▶ **About this task**
Where the records below show a line containing "LIGHT3: LM393 -> none", start copying; end with the line containing "RADIO pin MISO: D6 -> D7", and copy it too.

▶ **Material for this task**
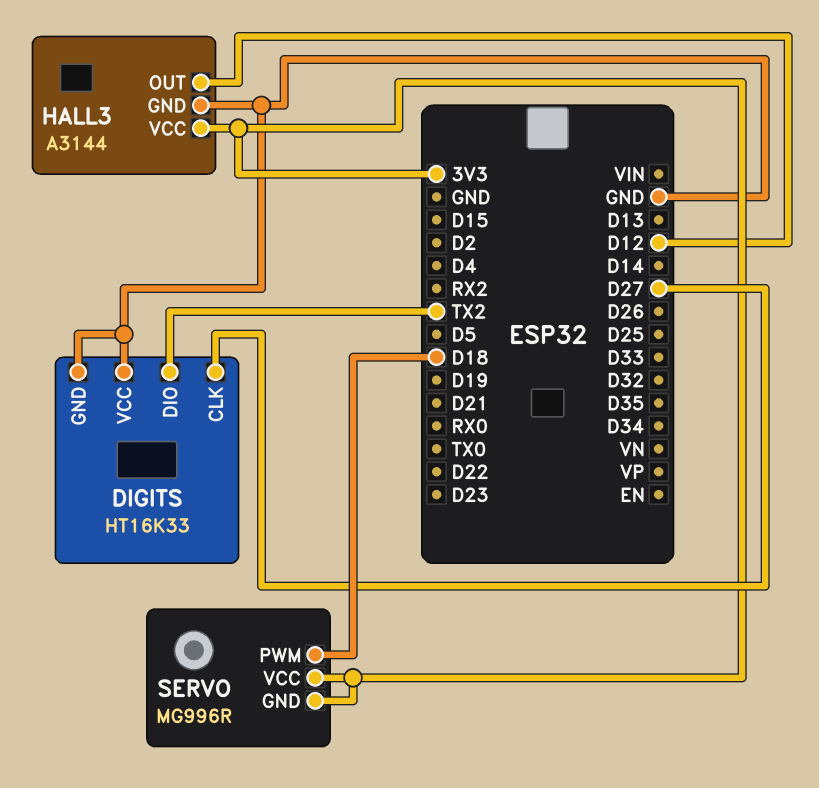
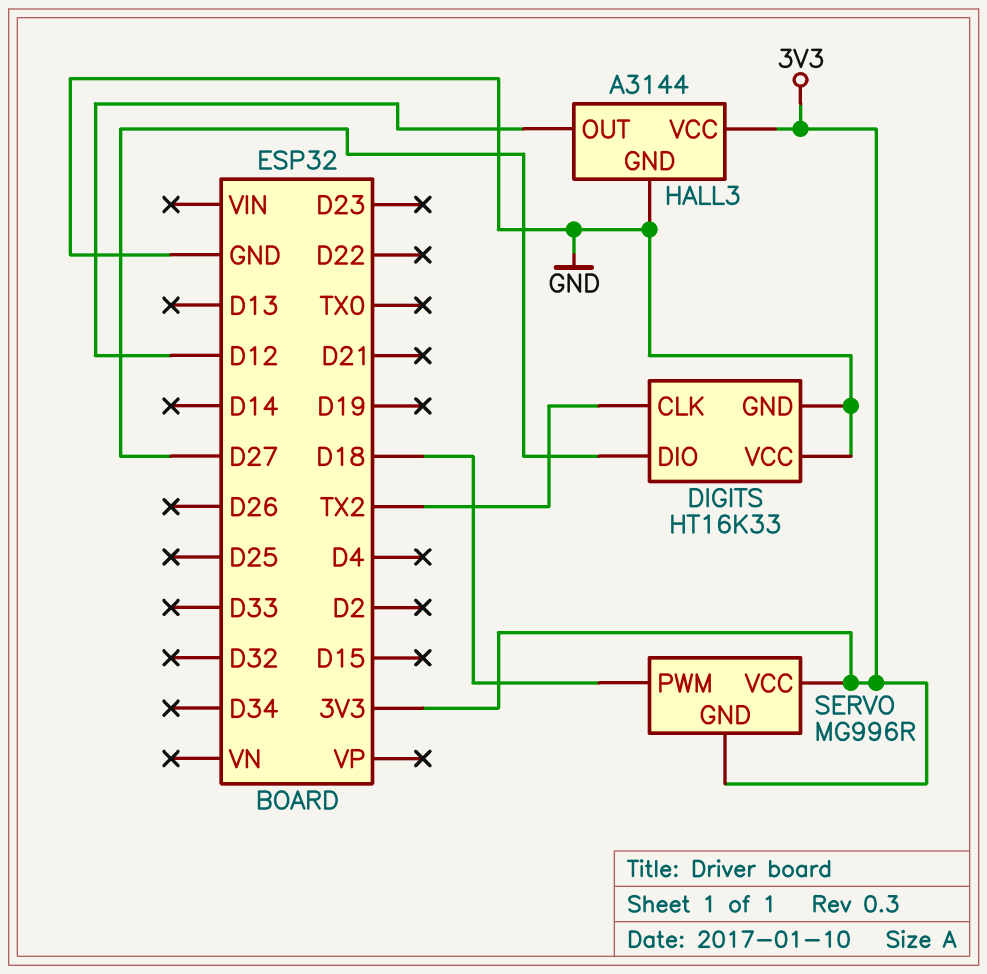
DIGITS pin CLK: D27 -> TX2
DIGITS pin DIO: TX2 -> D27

* * *

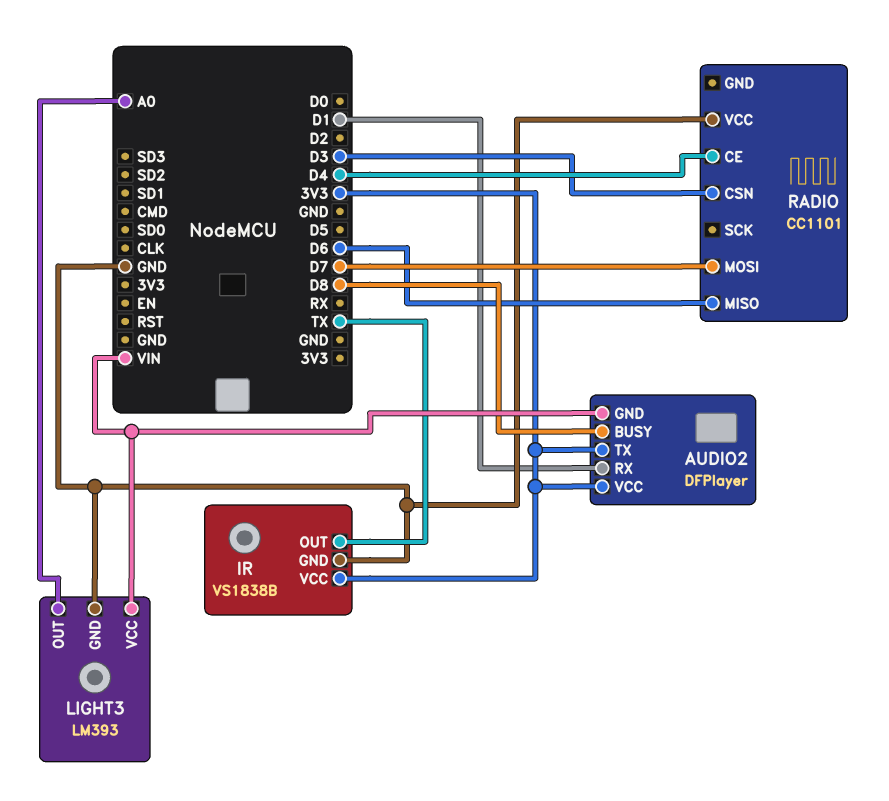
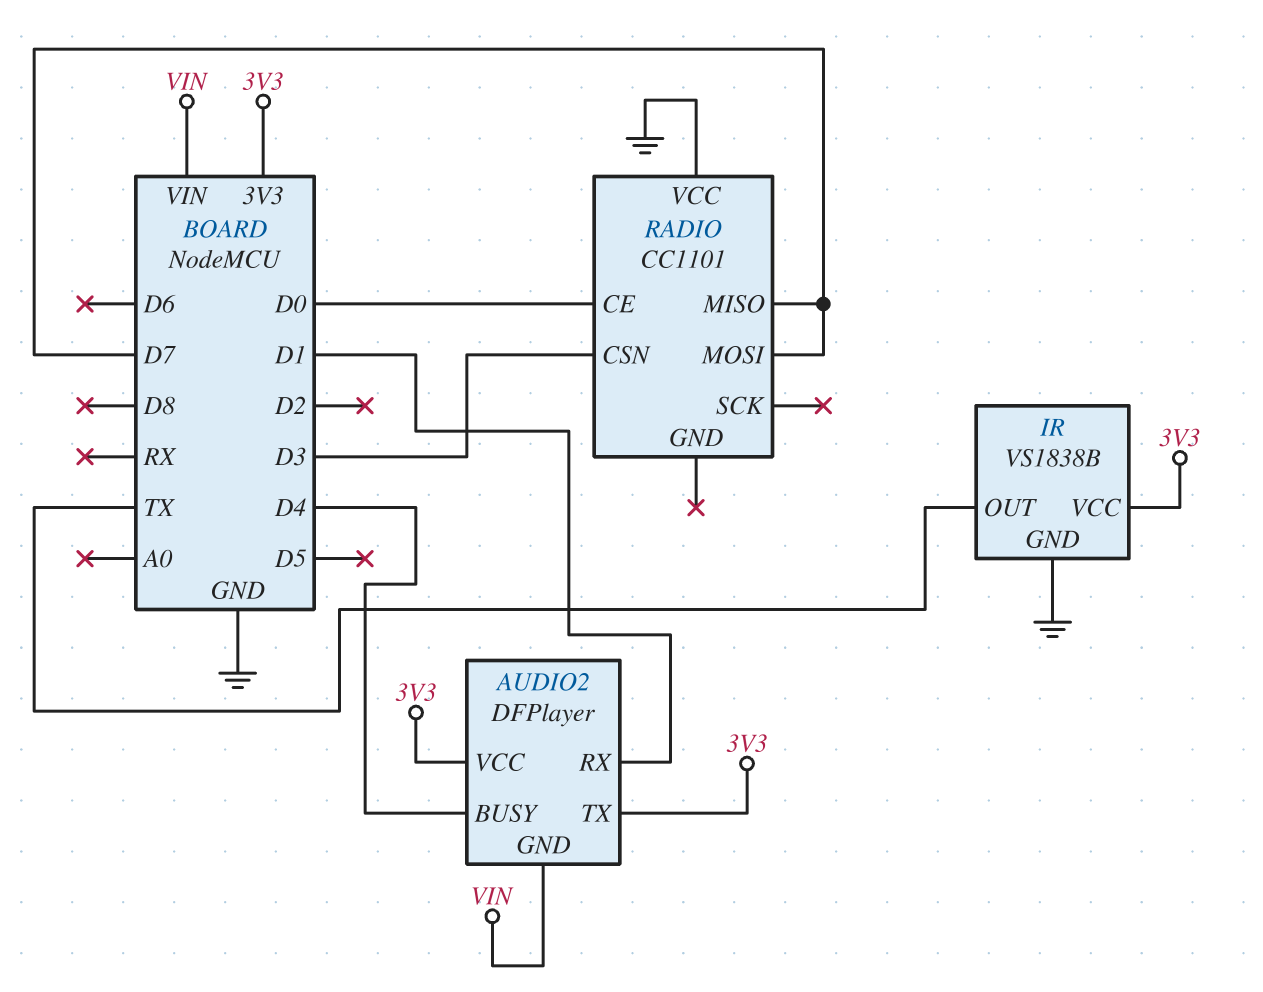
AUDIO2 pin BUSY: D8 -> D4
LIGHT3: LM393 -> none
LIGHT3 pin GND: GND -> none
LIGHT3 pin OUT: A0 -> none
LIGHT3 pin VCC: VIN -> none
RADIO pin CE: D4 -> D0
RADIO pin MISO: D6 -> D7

--

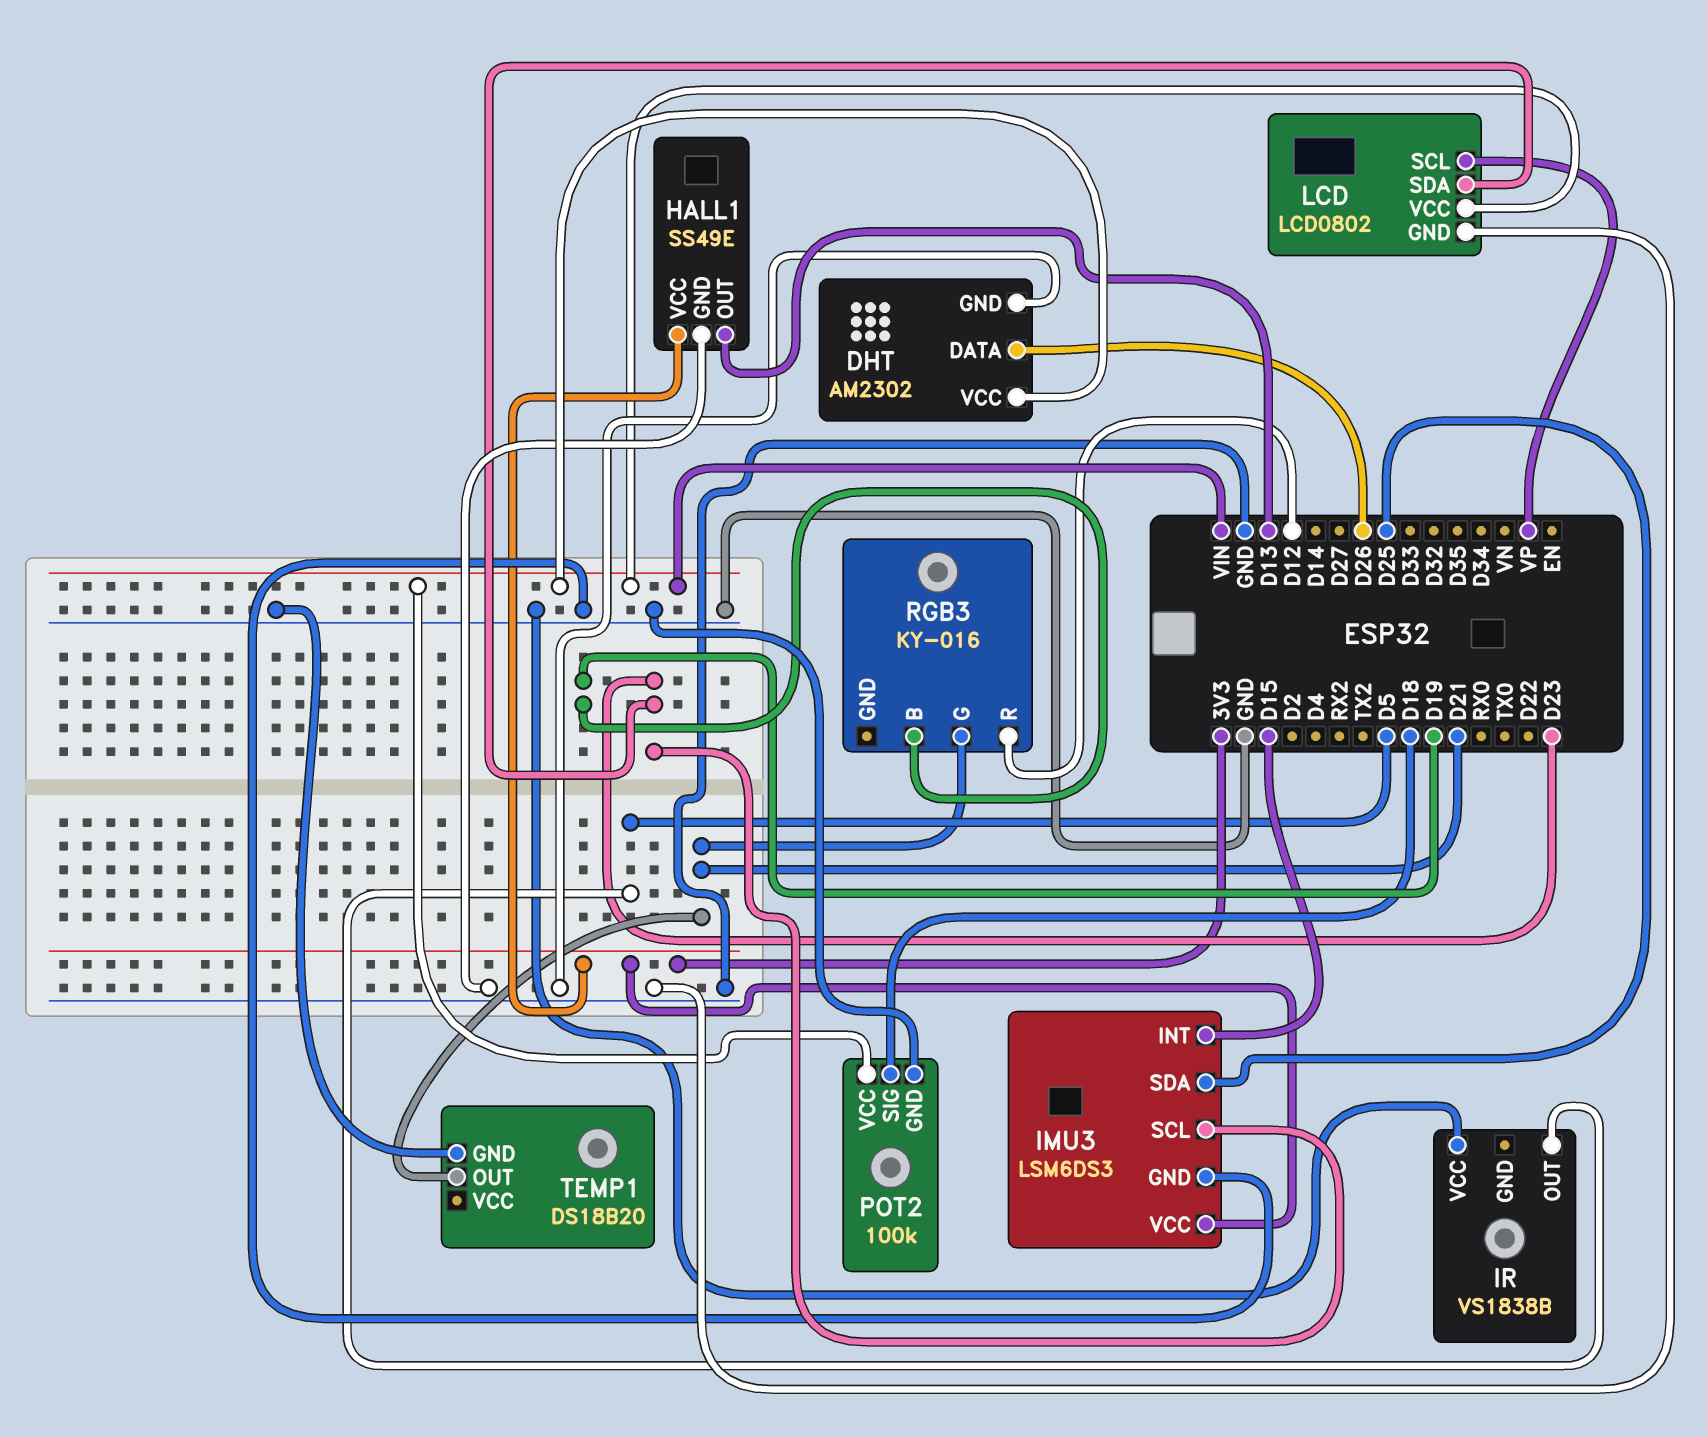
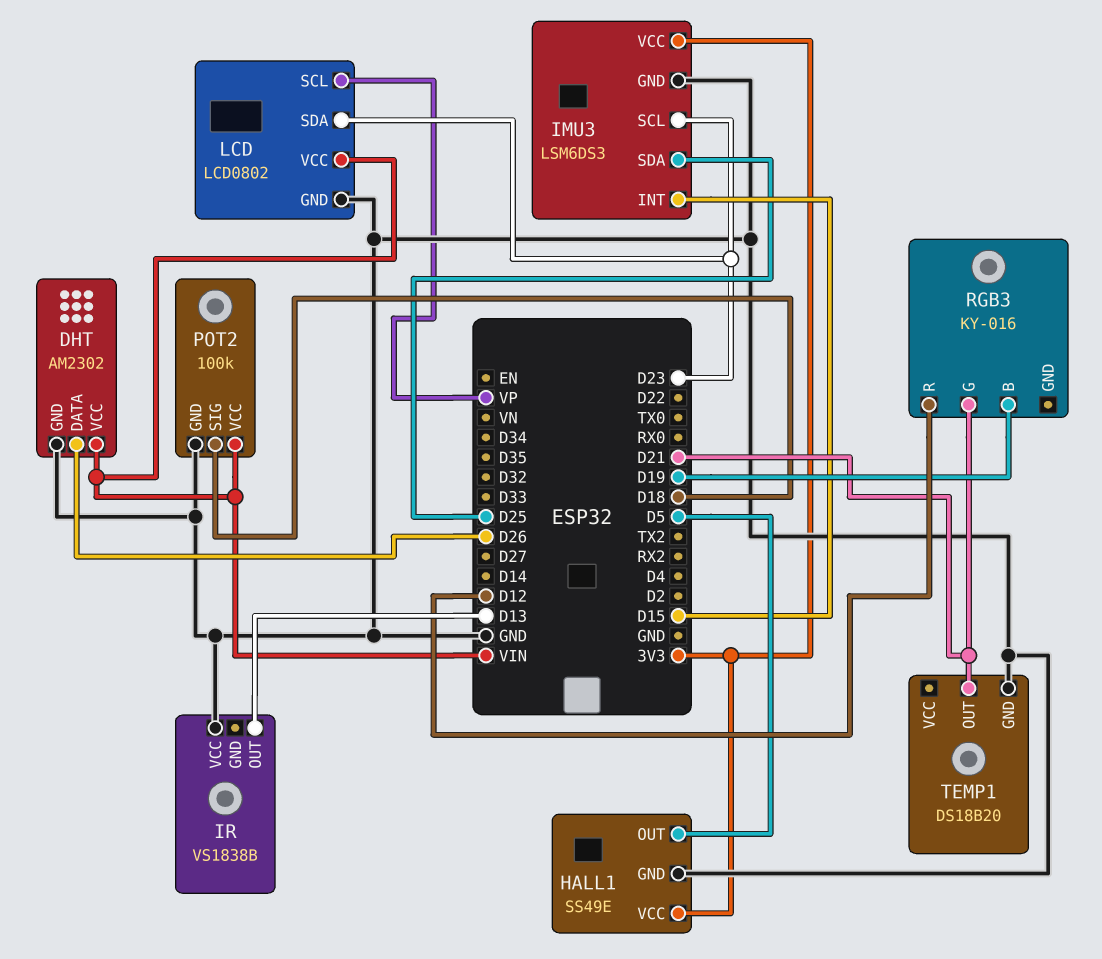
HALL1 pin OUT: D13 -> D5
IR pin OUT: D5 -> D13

▶ **Reply to the task**
LIGHT3: LM393 -> none
LIGHT3 pin GND: GND -> none
LIGHT3 pin OUT: A0 -> none
LIGHT3 pin VCC: VIN -> none
RADIO pin CE: D4 -> D0
RADIO pin MISO: D6 -> D7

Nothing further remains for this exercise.